For the data below, transcribe the part that opens with the line containing "SERVO2 pin PWM: GP12 -> GP19" and closes with the line containing "IMU3 pin SCL: GP1 -> GP21", exactly and with no pictures.

(Extracted data entries)
BEGIN

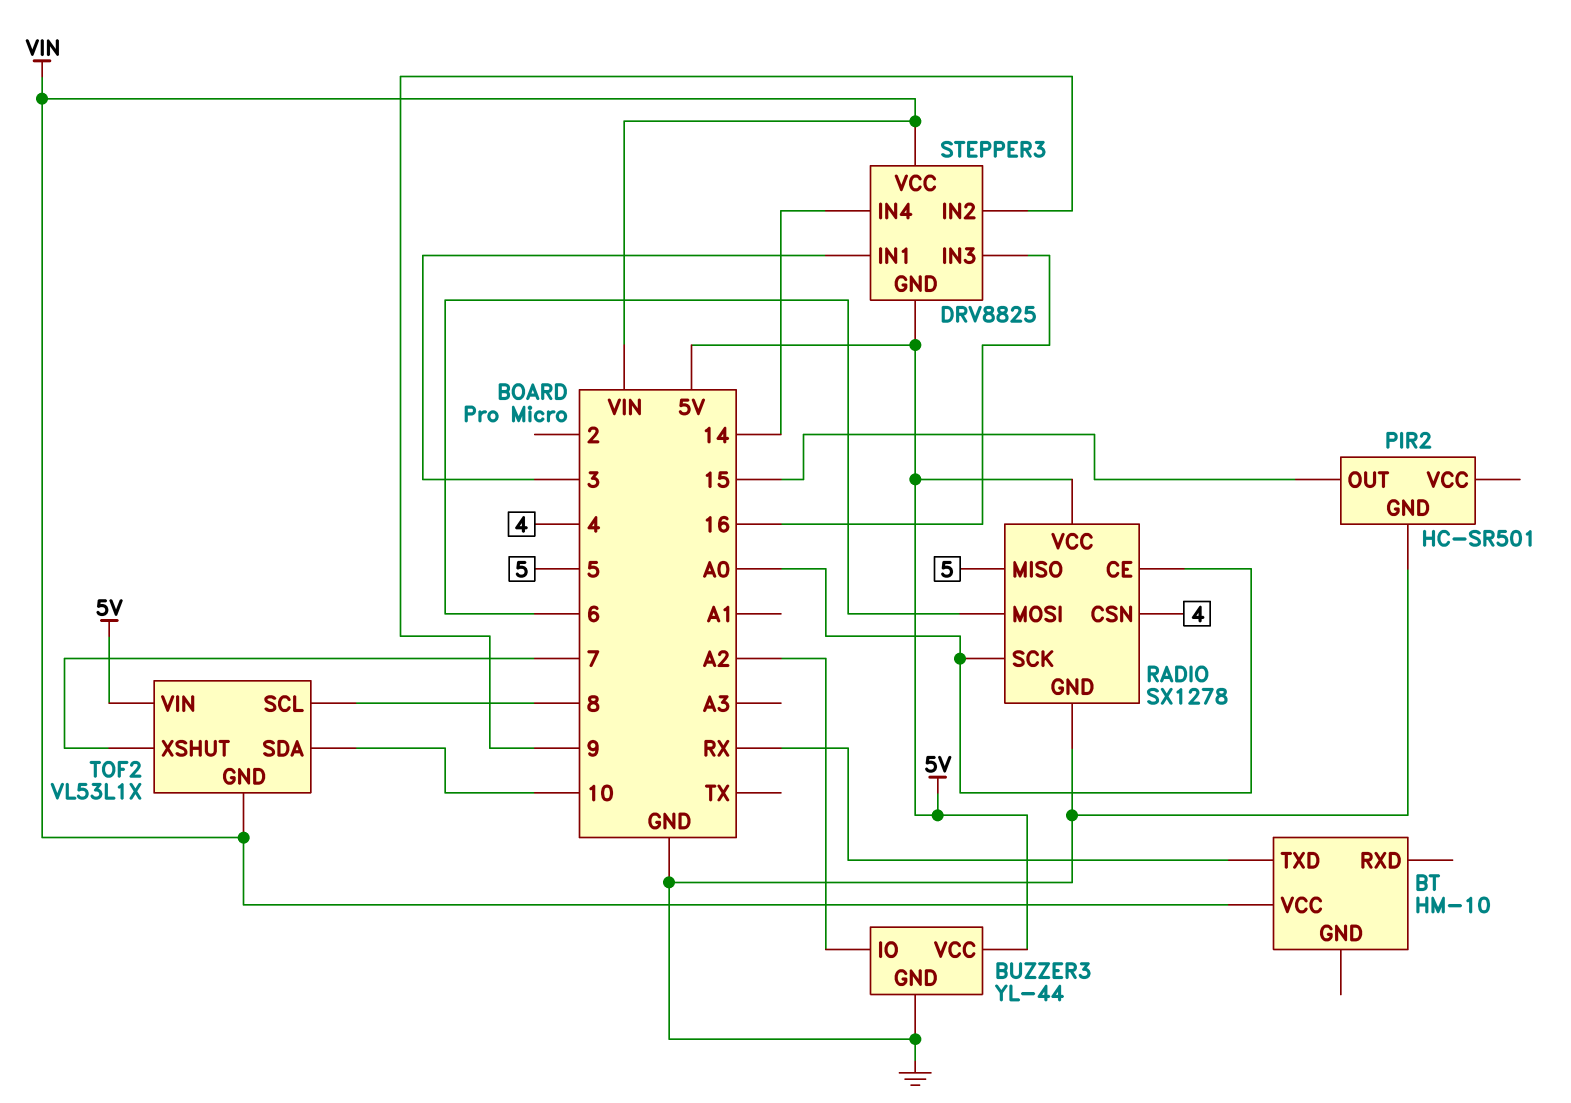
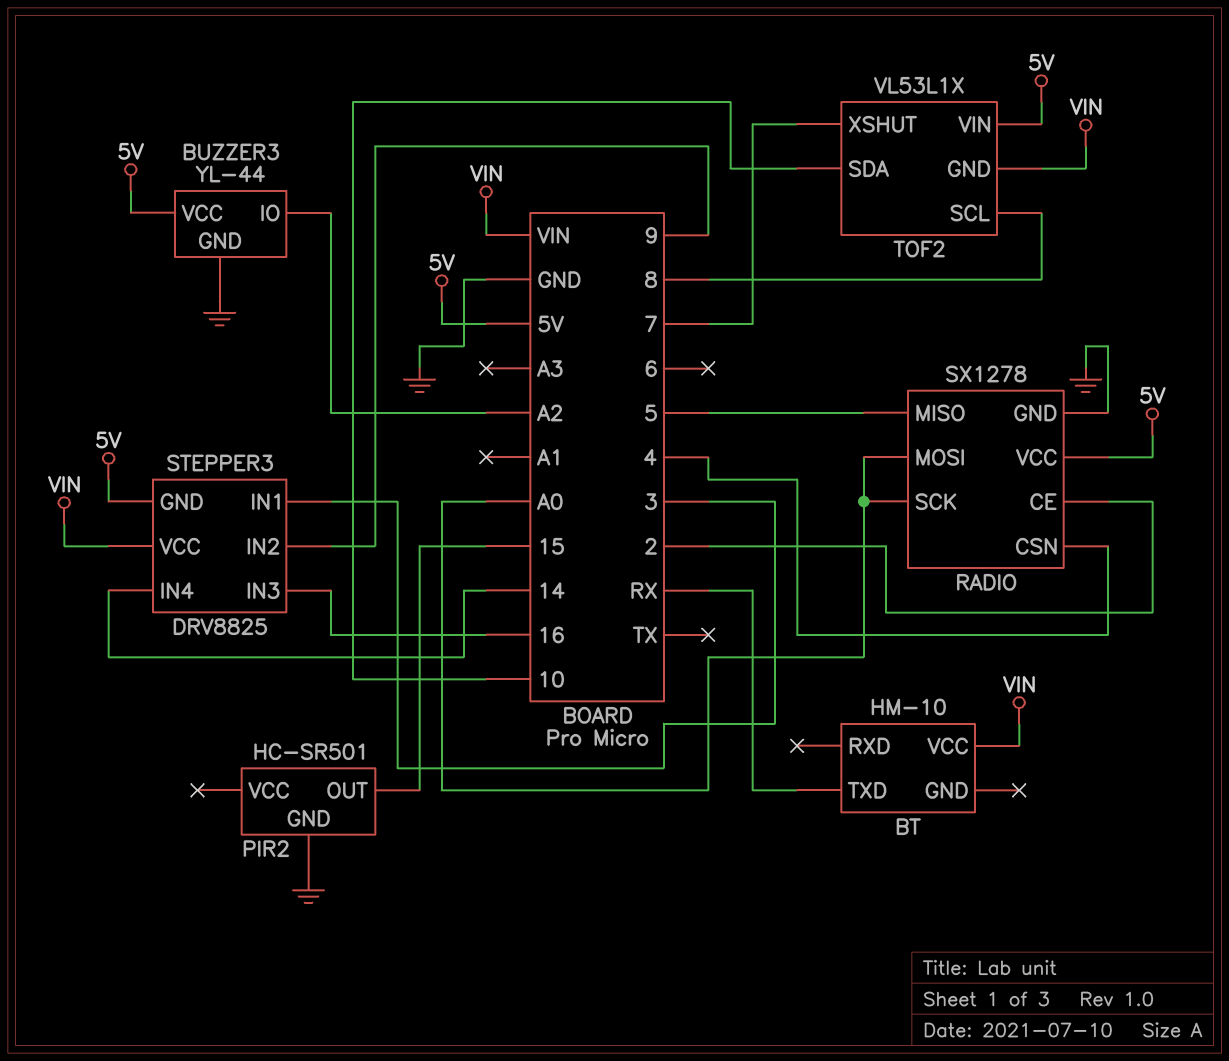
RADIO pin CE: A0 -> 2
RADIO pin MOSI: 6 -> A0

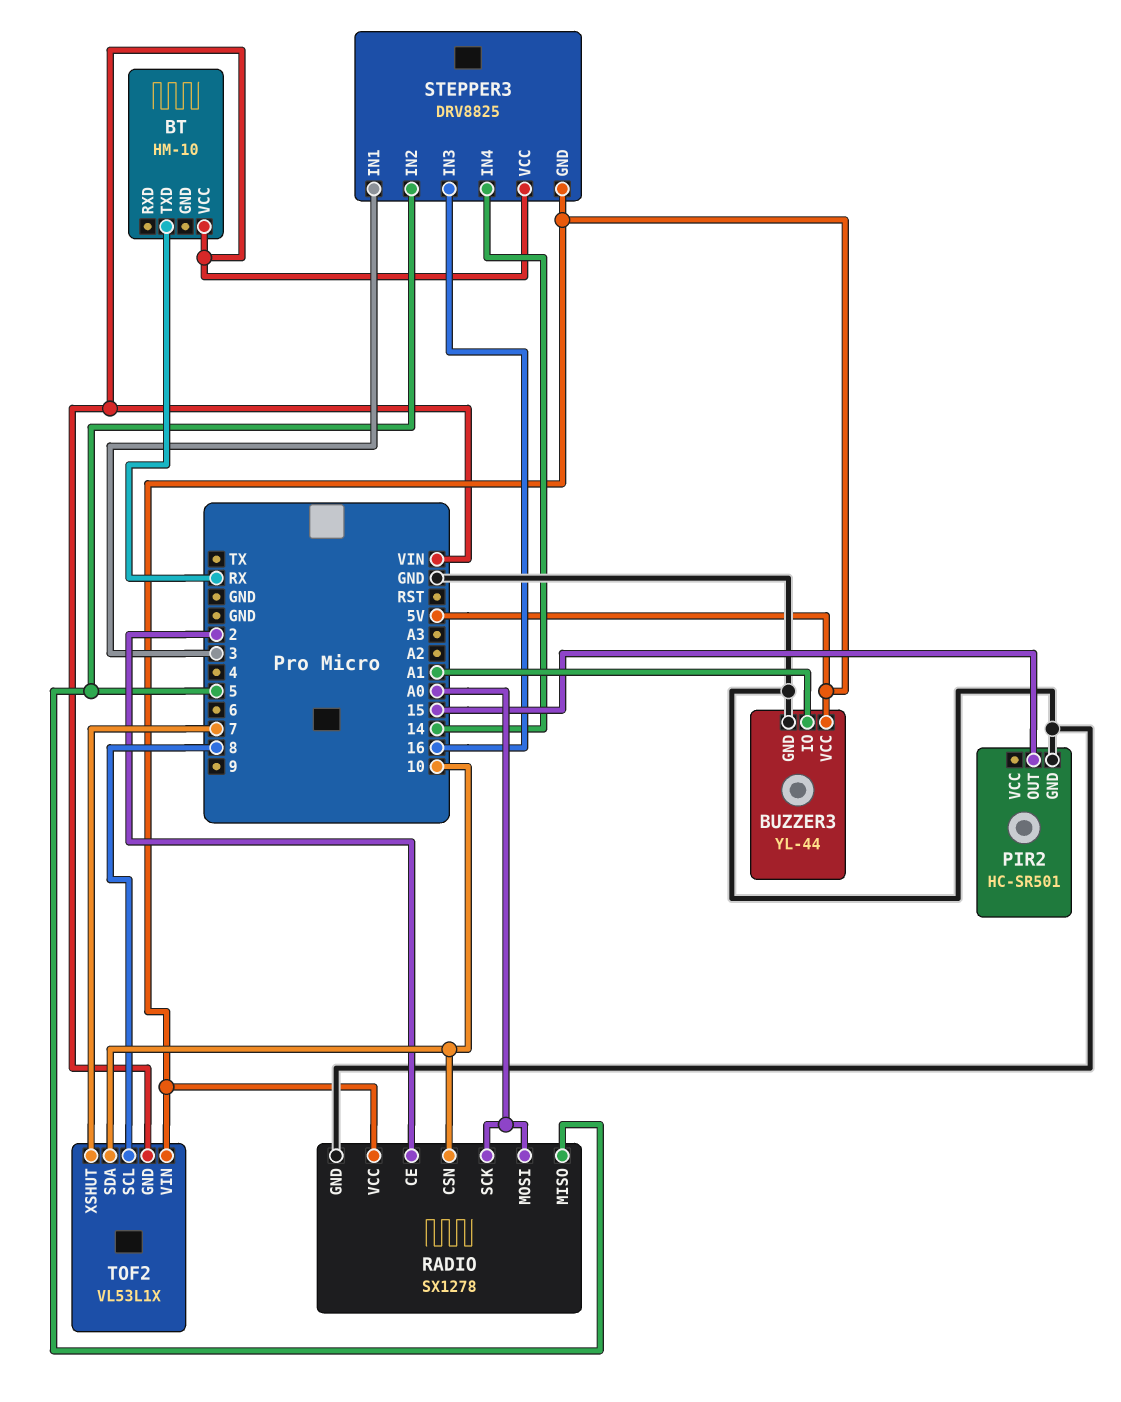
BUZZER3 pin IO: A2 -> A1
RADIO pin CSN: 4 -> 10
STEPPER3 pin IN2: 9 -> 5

END
BEGIN

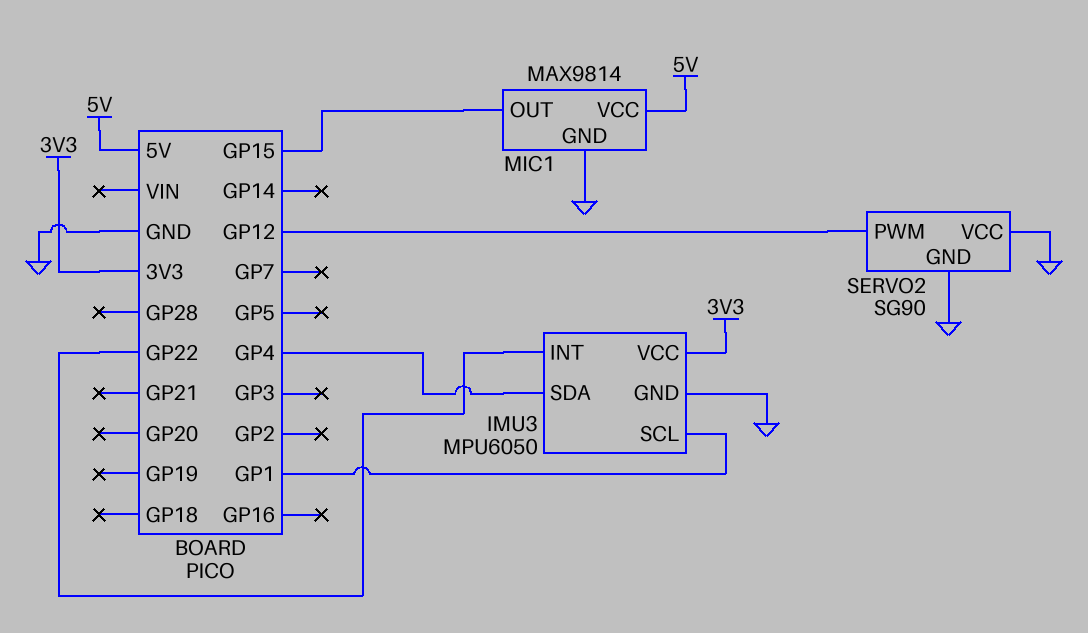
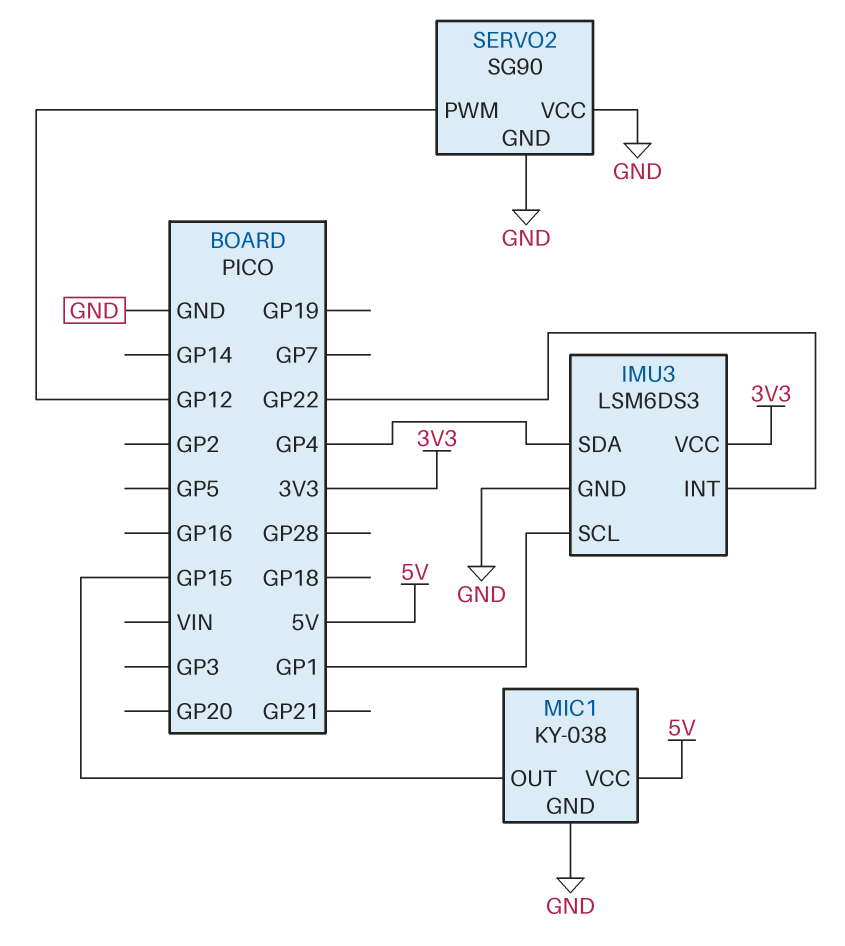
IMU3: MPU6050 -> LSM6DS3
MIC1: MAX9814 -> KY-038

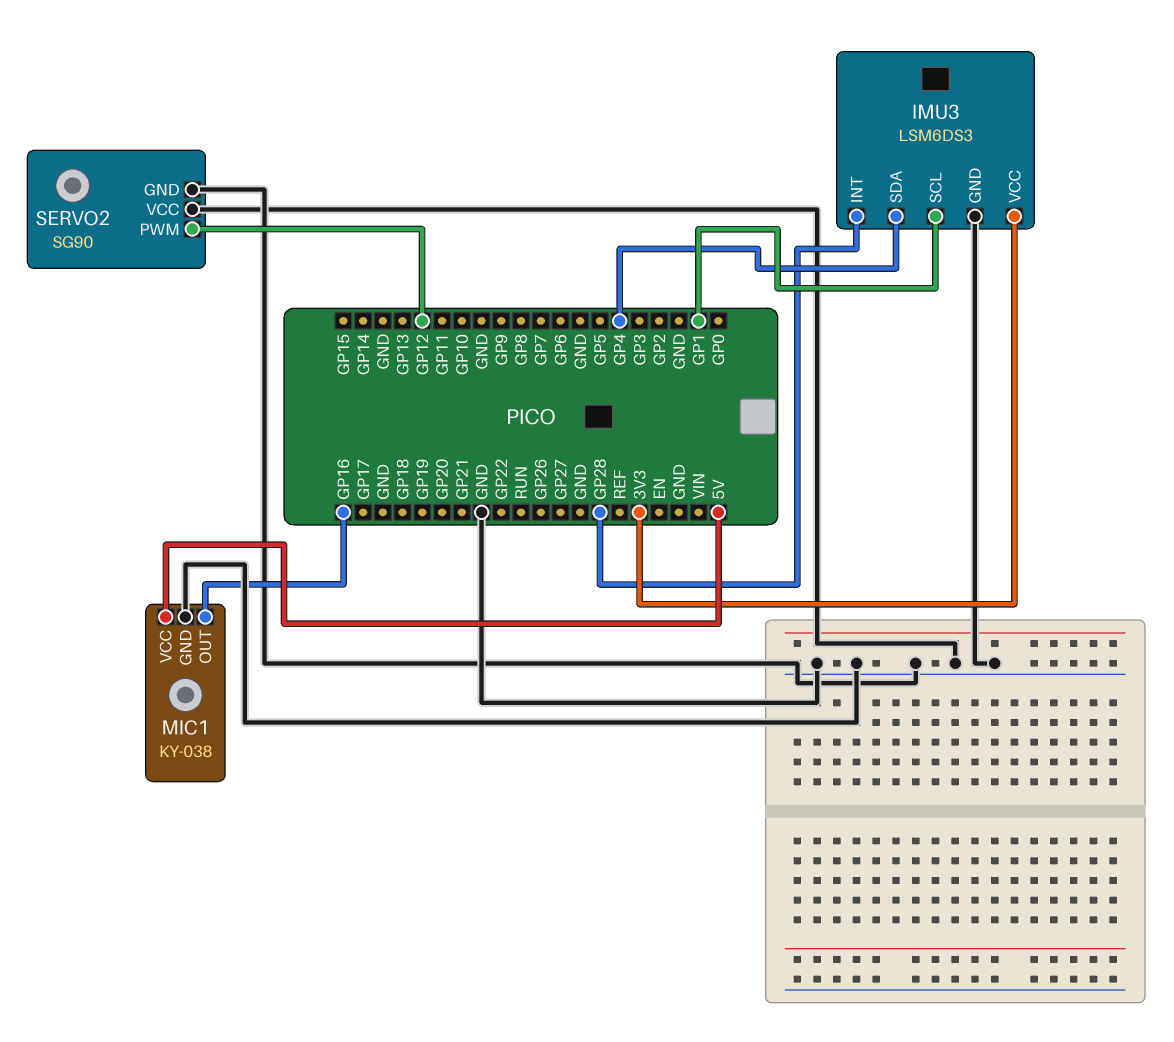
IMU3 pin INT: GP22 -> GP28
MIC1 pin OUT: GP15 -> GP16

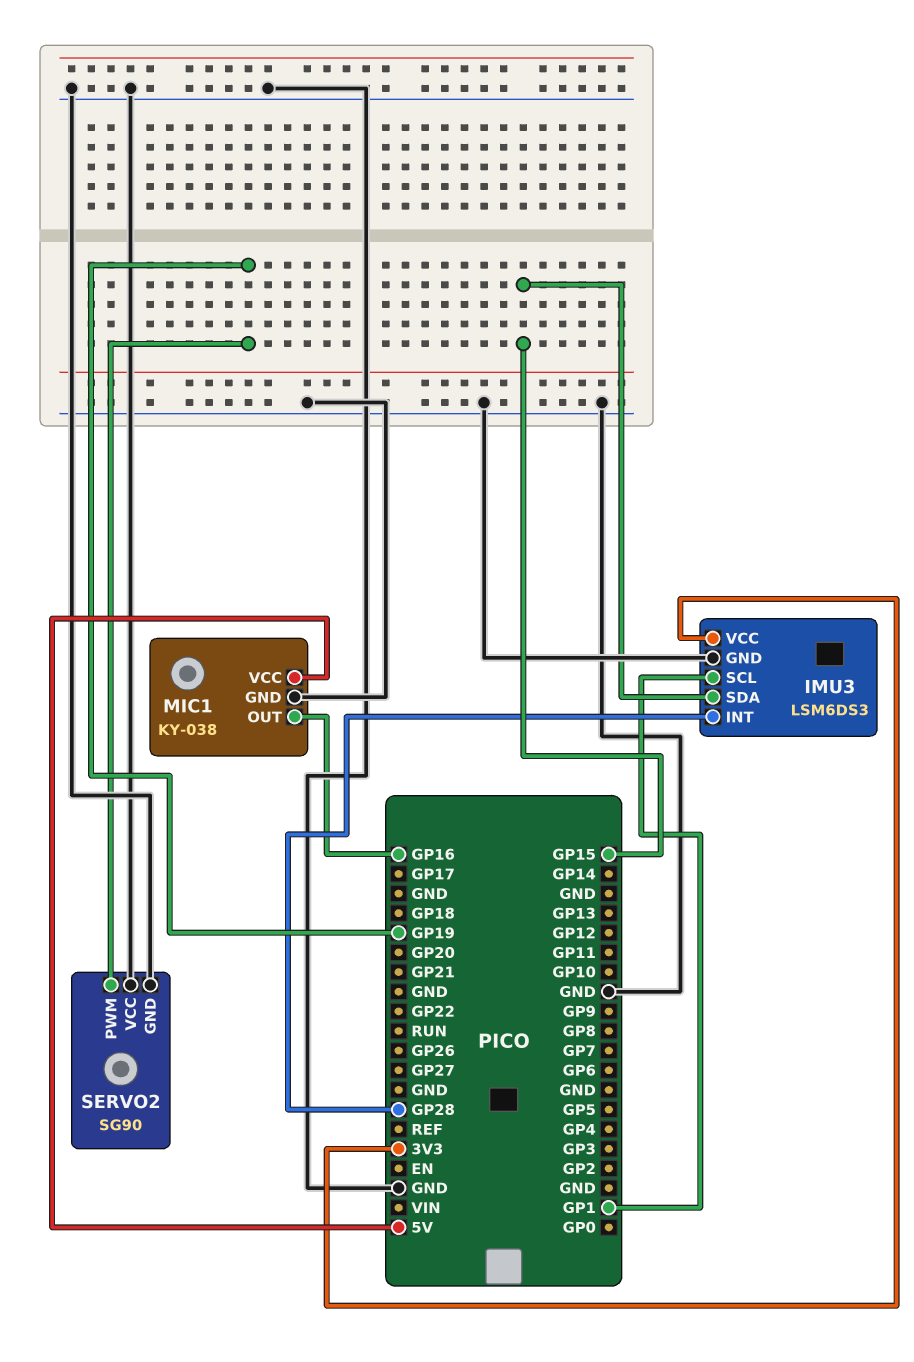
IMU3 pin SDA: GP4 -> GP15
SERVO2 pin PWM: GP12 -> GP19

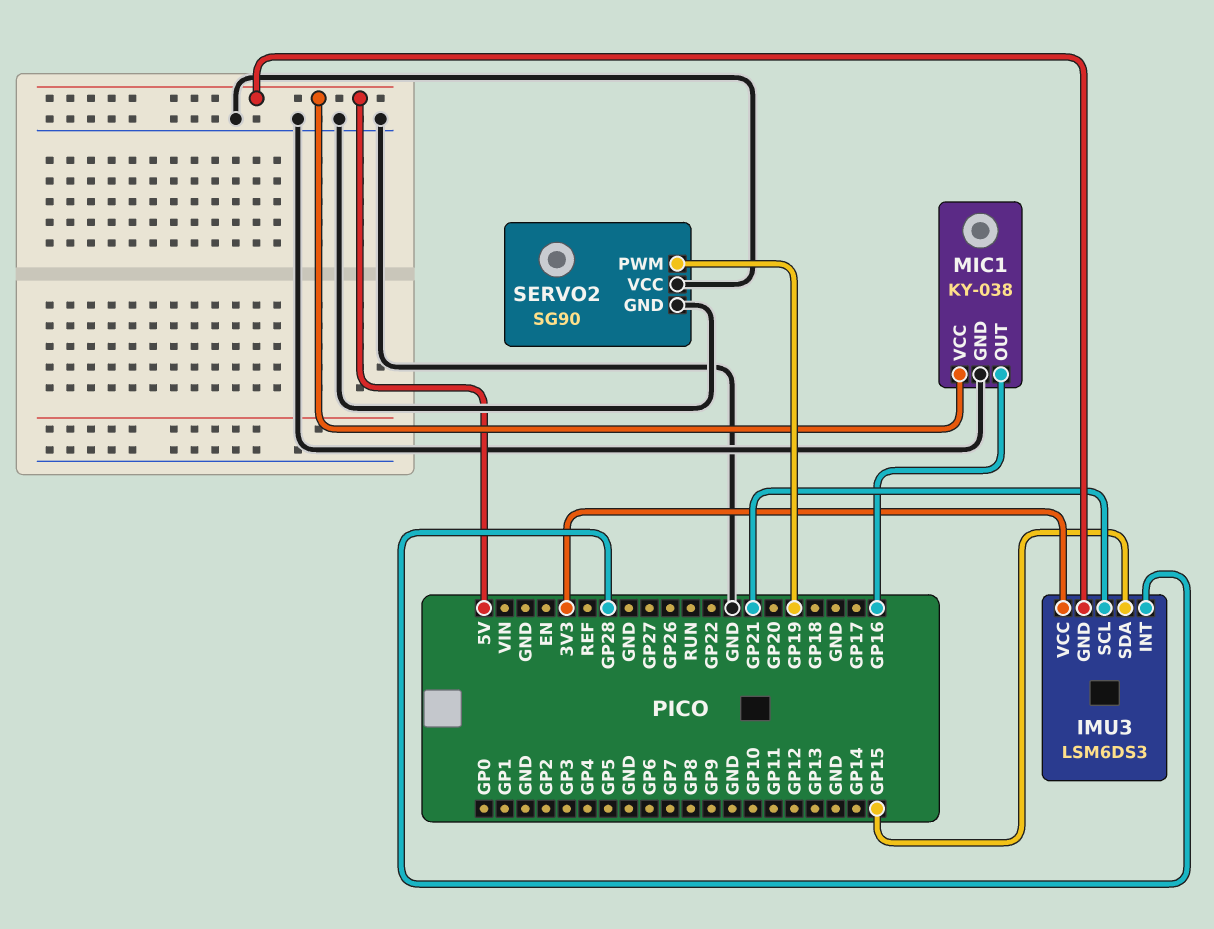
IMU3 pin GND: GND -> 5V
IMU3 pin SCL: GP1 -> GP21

END

▸ **Written response**
SERVO2 pin PWM: GP12 -> GP19

IMU3 pin GND: GND -> 5V
IMU3 pin SCL: GP1 -> GP21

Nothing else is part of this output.